[Coordinate-based object records]
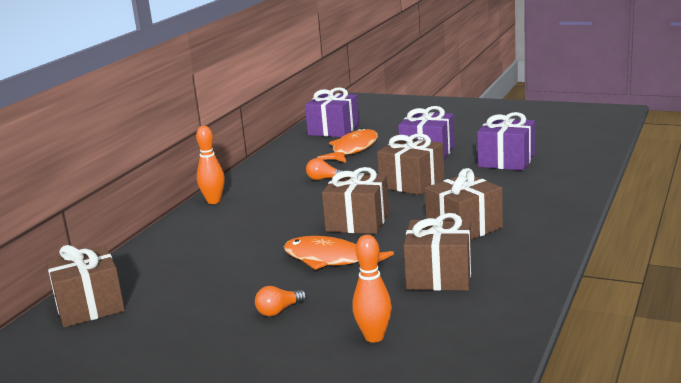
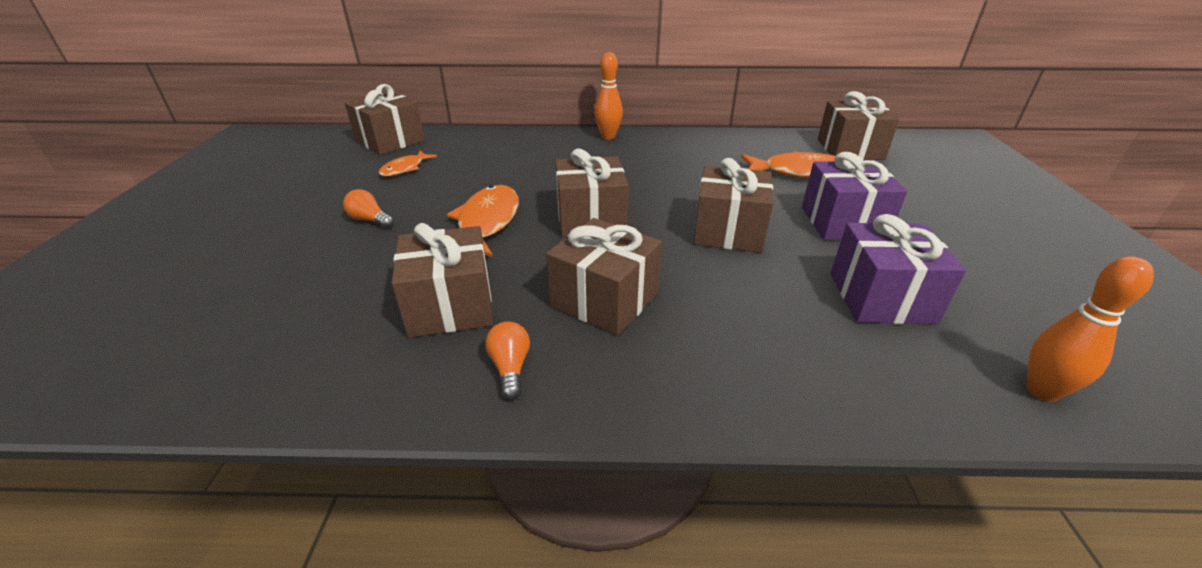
camera: 65 degrees right, 15 degrees up
purple gift [305,87,359,137] -> brown gift [818,91,899,160]
orange light bulb [306,158,343,180] -> orange light bulb moved to [485,321,530,400]
orange bowling pin [352,235,392,343] -> orange bowling pin moved to [1027,256,1154,402]
none -> orange fish [378,150,437,176]

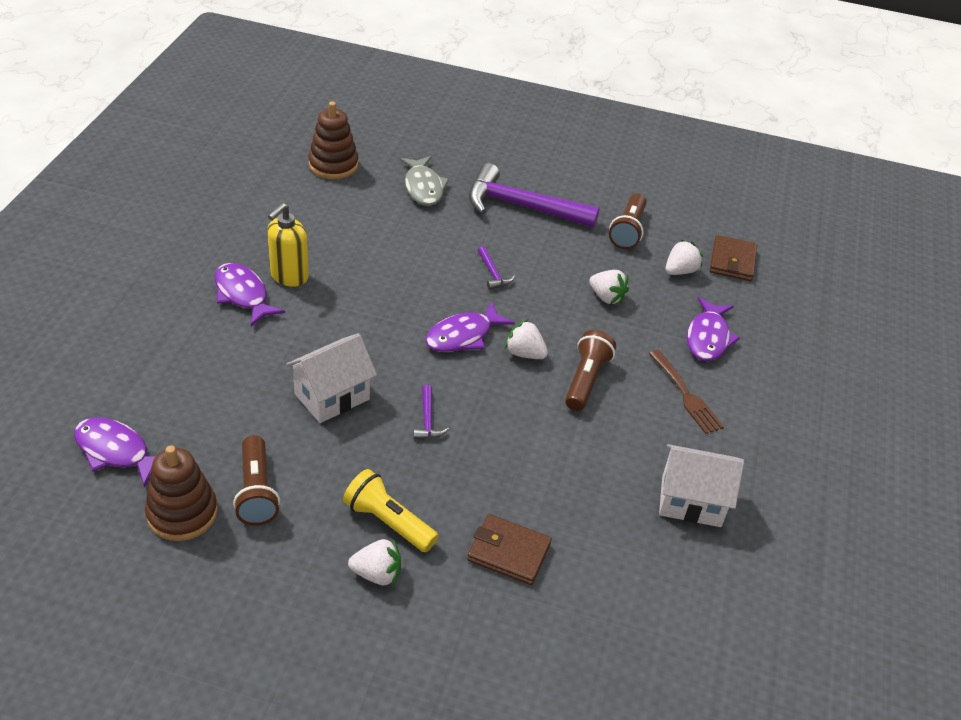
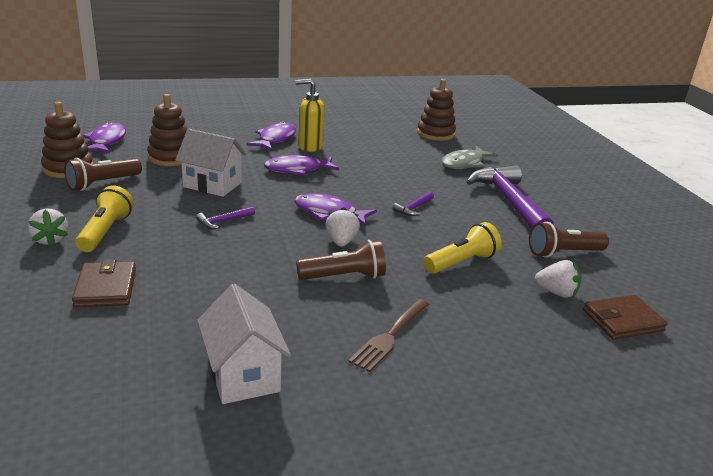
camera: 60 degrees right, 15 degrees down
white strawberry [589,270,629,304] -> yellow flashlight [424,222,502,274]
purple fish [687,297,740,361] -> purple fish moved to [264,155,339,176]
none -> brown stacking toy [147,94,187,166]

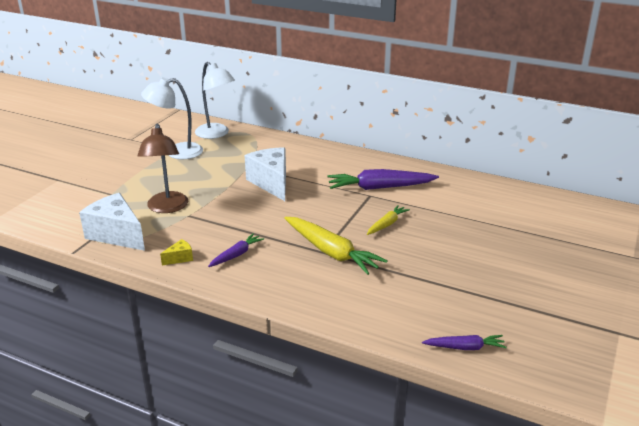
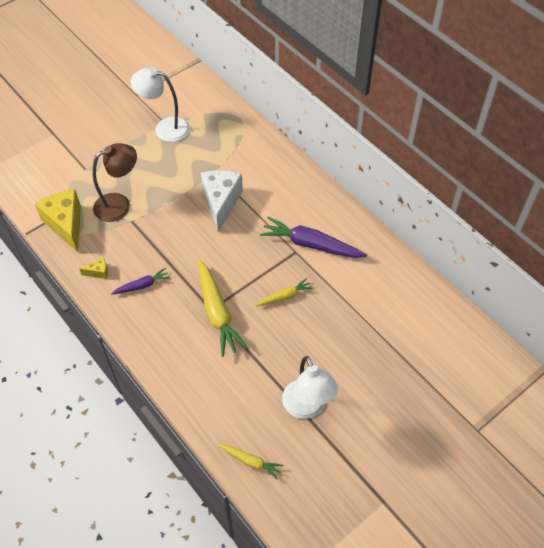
camera: 25 degrees right, 25 degrees up
white cheese [79,193,145,251] -> yellow cheese [35,189,81,252]
brown lamp [137,124,188,213] -> brown lamp turned 135 degrees counterclockwise [93,143,137,222]
white lamp [195,62,235,139] -> white lamp moved to [282,356,338,419]
purple carrot [422,335,507,350] -> yellow carrot [218,445,283,479]

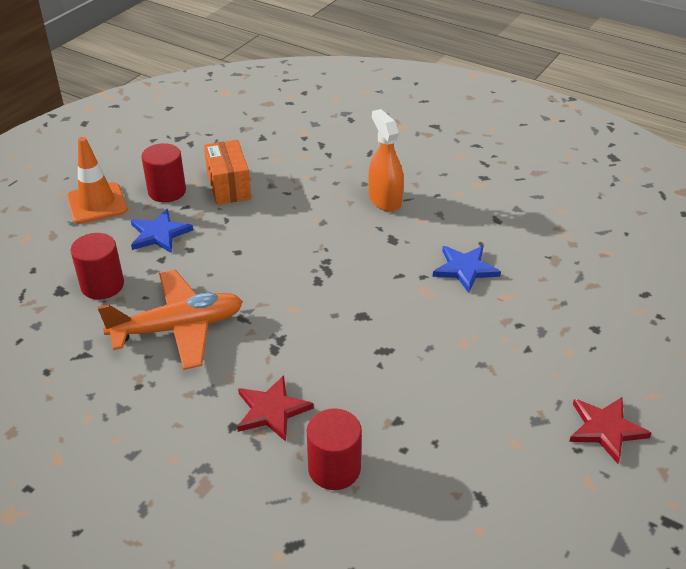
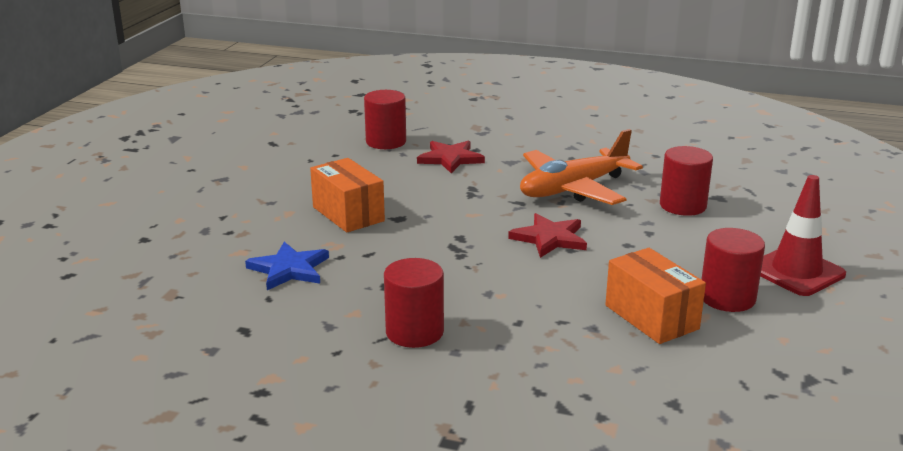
camera: 165 degrees right, 15 degrees down
orange traffic cone [67,137,128,224] -> red traffic cone [760,175,846,296]
blue star [131,209,193,253] -> none
orange spray bottle [369,109,404,212] -> red cylinder [384,258,444,348]
red star [569,397,652,464] -> red star moved to [508,213,587,258]
none -> orange box [310,158,385,232]

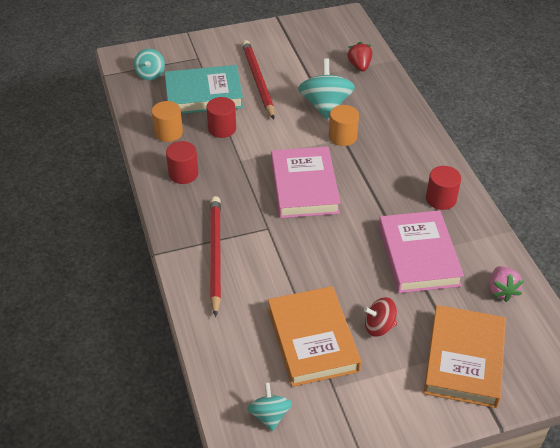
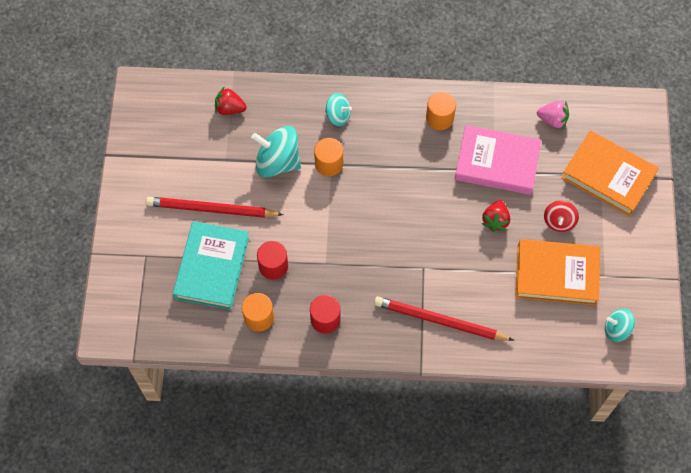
camera: 70 degrees left, 20 degrees up
turquoise spinning top [134,49,165,80] -> turquoise spinning top moved to [325,93,352,126]
pink book [271,147,340,218] -> none
red cylinder [426,166,461,210] -> orange cylinder [426,92,456,130]
none -> red strawberry [482,200,510,232]

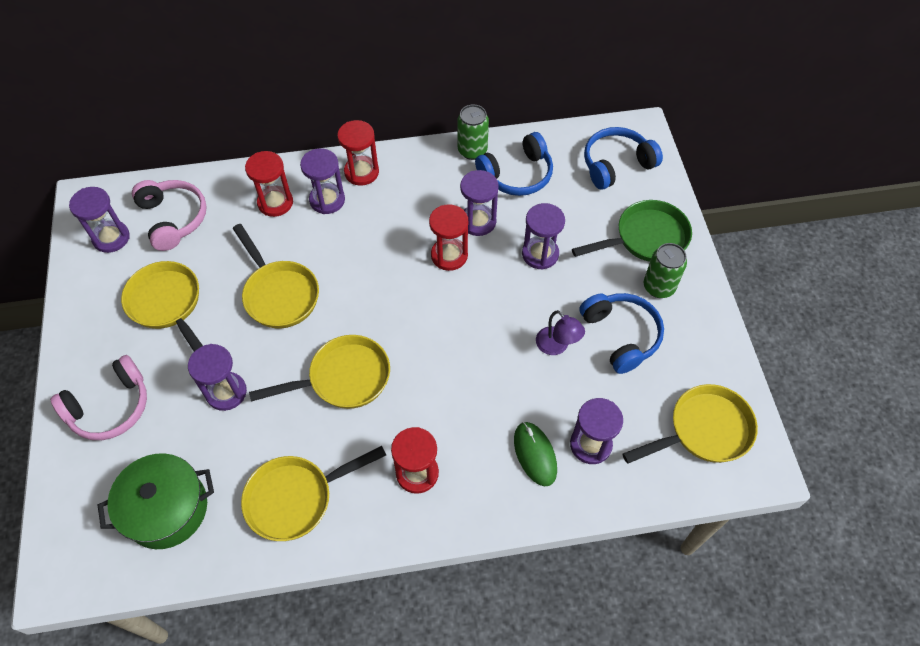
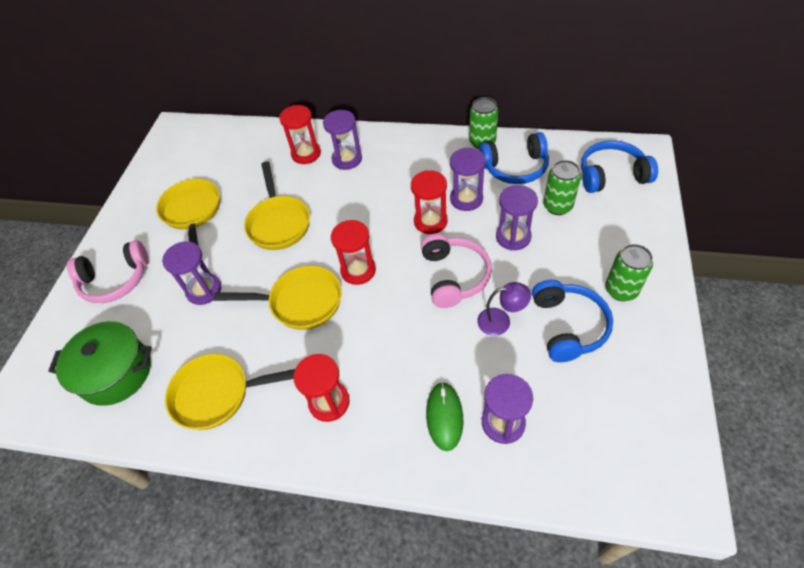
camera: 25 degrees right, 5 degrees down
purple hourglass [69,187,130,253] -> none
pink headphones [132,180,207,251] -> pink headphones moved to [421,234,492,308]
red hourglass [337,120,379,186] -> red hourglass moved to [331,220,376,285]
purple lamp [536,310,585,355] -> purple lamp turned 75 degrees counterclockwise [477,282,531,336]
green pan [572,200,692,262] -> none
yellow pan [623,384,758,464] -> none
none -> green can [543,160,581,215]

Problem requirements: Within the entries, find all lines that contain "strawberry" and copy each one.

Exercise result:
white strawberry [589,270,629,304] -> yellow flashlight [424,222,502,274]
none -> red strawberry [482,200,510,232]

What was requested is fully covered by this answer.